[DESCRIPTION OF THE TASK] An exact copy of the listing below is required.

ENTRIES PROVIDED Start Marker

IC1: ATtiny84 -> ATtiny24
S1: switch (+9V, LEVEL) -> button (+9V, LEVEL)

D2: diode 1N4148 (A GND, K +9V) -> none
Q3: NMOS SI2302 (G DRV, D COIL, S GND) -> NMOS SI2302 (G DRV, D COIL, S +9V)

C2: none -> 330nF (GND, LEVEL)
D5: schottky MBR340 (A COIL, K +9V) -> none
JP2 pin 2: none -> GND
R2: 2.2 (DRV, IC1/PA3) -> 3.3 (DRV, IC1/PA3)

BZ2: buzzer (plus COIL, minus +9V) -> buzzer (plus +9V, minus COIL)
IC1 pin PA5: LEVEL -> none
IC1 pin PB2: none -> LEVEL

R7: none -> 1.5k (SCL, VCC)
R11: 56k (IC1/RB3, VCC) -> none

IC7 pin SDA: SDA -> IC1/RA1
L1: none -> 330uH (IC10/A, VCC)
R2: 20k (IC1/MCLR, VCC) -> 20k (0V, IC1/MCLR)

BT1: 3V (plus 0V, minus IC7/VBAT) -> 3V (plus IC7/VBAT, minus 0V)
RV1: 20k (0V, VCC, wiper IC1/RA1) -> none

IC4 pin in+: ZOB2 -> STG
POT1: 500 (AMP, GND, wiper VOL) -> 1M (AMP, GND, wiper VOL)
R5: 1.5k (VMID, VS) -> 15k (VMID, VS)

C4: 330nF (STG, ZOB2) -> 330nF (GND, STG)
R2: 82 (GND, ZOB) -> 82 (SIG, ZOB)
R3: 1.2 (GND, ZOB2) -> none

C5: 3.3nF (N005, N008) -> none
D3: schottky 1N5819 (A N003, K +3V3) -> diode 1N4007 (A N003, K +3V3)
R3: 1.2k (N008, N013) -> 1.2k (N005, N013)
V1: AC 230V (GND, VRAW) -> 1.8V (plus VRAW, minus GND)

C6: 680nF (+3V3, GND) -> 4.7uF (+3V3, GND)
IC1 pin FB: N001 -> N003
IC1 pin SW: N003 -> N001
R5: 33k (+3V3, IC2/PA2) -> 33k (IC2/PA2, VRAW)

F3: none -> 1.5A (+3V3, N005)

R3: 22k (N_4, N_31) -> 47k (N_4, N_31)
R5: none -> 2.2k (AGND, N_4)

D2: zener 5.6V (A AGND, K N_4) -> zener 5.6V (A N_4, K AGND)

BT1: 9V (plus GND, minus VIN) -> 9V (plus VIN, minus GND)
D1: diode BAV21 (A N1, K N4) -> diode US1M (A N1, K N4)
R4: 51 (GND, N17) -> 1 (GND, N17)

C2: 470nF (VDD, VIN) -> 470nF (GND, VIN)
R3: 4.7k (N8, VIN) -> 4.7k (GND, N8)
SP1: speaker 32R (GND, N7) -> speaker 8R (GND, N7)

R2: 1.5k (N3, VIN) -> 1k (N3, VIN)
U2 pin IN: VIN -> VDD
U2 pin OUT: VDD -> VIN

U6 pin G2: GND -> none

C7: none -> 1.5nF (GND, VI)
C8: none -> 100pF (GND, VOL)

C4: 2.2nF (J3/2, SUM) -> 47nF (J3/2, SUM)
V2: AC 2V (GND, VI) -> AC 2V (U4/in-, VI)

ENTRIES PROVIDED End Marker

[WORKED SOLUTION]
IC1: ATtiny84 -> ATtiny24
S1: switch (+9V, LEVEL) -> button (+9V, LEVEL)

D2: diode 1N4148 (A GND, K +9V) -> none
Q3: NMOS SI2302 (G DRV, D COIL, S GND) -> NMOS SI2302 (G DRV, D COIL, S +9V)

C2: none -> 330nF (GND, LEVEL)
D5: schottky MBR340 (A COIL, K +9V) -> none
JP2 pin 2: none -> GND
R2: 2.2 (DRV, IC1/PA3) -> 3.3 (DRV, IC1/PA3)

BZ2: buzzer (plus COIL, minus +9V) -> buzzer (plus +9V, minus COIL)
IC1 pin PA5: LEVEL -> none
IC1 pin PB2: none -> LEVEL

R7: none -> 1.5k (SCL, VCC)
R11: 56k (IC1/RB3, VCC) -> none

IC7 pin SDA: SDA -> IC1/RA1
L1: none -> 330uH (IC10/A, VCC)
R2: 20k (IC1/MCLR, VCC) -> 20k (0V, IC1/MCLR)

BT1: 3V (plus 0V, minus IC7/VBAT) -> 3V (plus IC7/VBAT, minus 0V)
RV1: 20k (0V, VCC, wiper IC1/RA1) -> none

IC4 pin in+: ZOB2 -> STG
POT1: 500 (AMP, GND, wiper VOL) -> 1M (AMP, GND, wiper VOL)
R5: 1.5k (VMID, VS) -> 15k (VMID, VS)

C4: 330nF (STG, ZOB2) -> 330nF (GND, STG)
R2: 82 (GND, ZOB) -> 82 (SIG, ZOB)
R3: 1.2 (GND, ZOB2) -> none

C5: 3.3nF (N005, N008) -> none
D3: schottky 1N5819 (A N003, K +3V3) -> diode 1N4007 (A N003, K +3V3)
R3: 1.2k (N008, N013) -> 1.2k (N005, N013)
V1: AC 230V (GND, VRAW) -> 1.8V (plus VRAW, minus GND)

C6: 680nF (+3V3, GND) -> 4.7uF (+3V3, GND)
IC1 pin FB: N001 -> N003
IC1 pin SW: N003 -> N001
R5: 33k (+3V3, IC2/PA2) -> 33k (IC2/PA2, VRAW)

F3: none -> 1.5A (+3V3, N005)

R3: 22k (N_4, N_31) -> 47k (N_4, N_31)
R5: none -> 2.2k (AGND, N_4)

D2: zener 5.6V (A AGND, K N_4) -> zener 5.6V (A N_4, K AGND)

BT1: 9V (plus GND, minus VIN) -> 9V (plus VIN, minus GND)
D1: diode BAV21 (A N1, K N4) -> diode US1M (A N1, K N4)
R4: 51 (GND, N17) -> 1 (GND, N17)

C2: 470nF (VDD, VIN) -> 470nF (GND, VIN)
R3: 4.7k (N8, VIN) -> 4.7k (GND, N8)
SP1: speaker 32R (GND, N7) -> speaker 8R (GND, N7)

R2: 1.5k (N3, VIN) -> 1k (N3, VIN)
U2 pin IN: VIN -> VDD
U2 pin OUT: VDD -> VIN

U6 pin G2: GND -> none

C7: none -> 1.5nF (GND, VI)
C8: none -> 100pF (GND, VOL)

C4: 2.2nF (J3/2, SUM) -> 47nF (J3/2, SUM)
V2: AC 2V (GND, VI) -> AC 2V (U4/in-, VI)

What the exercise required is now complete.